- _WORK REQUEST_
Beginning with the line that has "none -> red cup [583,57,622,105]", reproduce each remaining line of the data exactly, down to and including the last.

Segment Start: INPUT DATA

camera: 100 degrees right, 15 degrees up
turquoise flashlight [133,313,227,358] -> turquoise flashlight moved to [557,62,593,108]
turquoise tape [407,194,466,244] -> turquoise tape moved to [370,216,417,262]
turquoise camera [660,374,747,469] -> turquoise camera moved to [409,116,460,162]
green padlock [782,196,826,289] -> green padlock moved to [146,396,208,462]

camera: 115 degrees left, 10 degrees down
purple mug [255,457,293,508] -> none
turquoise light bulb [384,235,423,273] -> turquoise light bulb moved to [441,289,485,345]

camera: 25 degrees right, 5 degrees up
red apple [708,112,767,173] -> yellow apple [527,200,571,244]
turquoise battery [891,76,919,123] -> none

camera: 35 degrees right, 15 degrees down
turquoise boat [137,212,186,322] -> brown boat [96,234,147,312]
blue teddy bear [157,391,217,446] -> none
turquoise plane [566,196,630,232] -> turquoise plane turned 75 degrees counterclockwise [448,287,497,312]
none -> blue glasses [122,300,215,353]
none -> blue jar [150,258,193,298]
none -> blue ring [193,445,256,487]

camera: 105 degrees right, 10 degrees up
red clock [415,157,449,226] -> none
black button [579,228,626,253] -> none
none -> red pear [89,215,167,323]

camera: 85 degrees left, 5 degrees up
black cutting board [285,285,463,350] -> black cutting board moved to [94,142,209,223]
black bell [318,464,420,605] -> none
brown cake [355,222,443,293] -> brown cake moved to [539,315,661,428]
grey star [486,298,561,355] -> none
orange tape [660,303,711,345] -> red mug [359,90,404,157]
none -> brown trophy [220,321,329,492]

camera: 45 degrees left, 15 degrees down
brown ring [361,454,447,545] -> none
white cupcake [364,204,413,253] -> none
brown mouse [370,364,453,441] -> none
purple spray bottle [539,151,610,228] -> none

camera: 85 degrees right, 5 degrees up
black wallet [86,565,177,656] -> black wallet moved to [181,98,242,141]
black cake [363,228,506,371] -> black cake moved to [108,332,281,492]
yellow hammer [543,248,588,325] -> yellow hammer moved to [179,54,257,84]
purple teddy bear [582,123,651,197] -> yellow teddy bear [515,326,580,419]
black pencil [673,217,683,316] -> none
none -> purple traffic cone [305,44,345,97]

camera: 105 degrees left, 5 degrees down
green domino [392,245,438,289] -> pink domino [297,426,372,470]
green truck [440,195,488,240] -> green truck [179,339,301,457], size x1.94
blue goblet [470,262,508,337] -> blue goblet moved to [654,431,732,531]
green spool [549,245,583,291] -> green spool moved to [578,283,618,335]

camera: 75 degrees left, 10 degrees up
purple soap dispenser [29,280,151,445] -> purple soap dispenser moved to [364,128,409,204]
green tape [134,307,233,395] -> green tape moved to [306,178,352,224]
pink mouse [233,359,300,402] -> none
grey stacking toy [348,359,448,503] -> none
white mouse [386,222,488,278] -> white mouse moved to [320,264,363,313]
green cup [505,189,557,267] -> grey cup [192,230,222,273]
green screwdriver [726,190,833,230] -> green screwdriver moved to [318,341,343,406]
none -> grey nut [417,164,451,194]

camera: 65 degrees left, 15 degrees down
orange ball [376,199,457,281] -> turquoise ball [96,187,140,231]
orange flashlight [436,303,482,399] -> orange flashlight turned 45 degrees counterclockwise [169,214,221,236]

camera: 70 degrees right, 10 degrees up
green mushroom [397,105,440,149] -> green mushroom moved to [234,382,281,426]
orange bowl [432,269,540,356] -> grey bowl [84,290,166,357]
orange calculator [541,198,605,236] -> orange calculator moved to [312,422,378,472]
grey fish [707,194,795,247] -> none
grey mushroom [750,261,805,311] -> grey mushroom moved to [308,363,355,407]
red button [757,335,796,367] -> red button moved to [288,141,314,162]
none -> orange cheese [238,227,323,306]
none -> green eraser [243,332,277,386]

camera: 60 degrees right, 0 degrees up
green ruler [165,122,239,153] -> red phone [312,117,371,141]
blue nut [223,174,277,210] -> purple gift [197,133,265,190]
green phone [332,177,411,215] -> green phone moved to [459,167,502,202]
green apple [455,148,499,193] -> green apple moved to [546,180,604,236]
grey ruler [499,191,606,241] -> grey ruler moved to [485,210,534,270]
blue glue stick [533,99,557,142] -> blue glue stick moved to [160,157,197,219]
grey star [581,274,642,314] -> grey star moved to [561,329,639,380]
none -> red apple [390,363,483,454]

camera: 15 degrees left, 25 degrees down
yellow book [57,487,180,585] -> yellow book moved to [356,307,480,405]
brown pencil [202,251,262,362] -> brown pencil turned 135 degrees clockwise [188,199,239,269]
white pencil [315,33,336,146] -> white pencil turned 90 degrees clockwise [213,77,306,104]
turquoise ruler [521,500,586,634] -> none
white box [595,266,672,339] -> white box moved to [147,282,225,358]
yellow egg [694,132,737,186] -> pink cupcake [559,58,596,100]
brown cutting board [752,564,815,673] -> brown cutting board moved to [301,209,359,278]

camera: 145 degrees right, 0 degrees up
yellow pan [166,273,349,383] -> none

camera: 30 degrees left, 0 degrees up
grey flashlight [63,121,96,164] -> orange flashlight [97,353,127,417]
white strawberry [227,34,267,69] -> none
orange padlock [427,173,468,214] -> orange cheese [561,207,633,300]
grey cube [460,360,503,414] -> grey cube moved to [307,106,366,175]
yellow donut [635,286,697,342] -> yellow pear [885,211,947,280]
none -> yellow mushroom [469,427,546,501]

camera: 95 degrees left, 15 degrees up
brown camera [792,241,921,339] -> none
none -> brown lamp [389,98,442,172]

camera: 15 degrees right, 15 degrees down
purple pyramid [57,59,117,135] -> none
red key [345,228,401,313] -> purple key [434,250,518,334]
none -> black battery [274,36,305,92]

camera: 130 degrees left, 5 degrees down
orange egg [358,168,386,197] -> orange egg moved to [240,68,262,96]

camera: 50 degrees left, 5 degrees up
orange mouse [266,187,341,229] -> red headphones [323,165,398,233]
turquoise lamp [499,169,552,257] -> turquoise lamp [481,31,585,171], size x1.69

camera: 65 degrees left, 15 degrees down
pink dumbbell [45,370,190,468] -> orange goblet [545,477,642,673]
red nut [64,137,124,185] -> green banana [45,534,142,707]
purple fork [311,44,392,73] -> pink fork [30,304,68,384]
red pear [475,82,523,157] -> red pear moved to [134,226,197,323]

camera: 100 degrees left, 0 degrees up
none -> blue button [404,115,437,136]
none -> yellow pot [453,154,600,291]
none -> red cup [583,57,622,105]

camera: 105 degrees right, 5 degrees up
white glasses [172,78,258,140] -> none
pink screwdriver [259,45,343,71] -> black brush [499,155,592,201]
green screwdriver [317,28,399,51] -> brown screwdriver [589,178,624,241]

Segment End: INPUT DATA

- _WORKED SOLUTION_
none -> red cup [583,57,622,105]

camera: 105 degrees right, 5 degrees up
white glasses [172,78,258,140] -> none
pink screwdriver [259,45,343,71] -> black brush [499,155,592,201]
green screwdriver [317,28,399,51] -> brown screwdriver [589,178,624,241]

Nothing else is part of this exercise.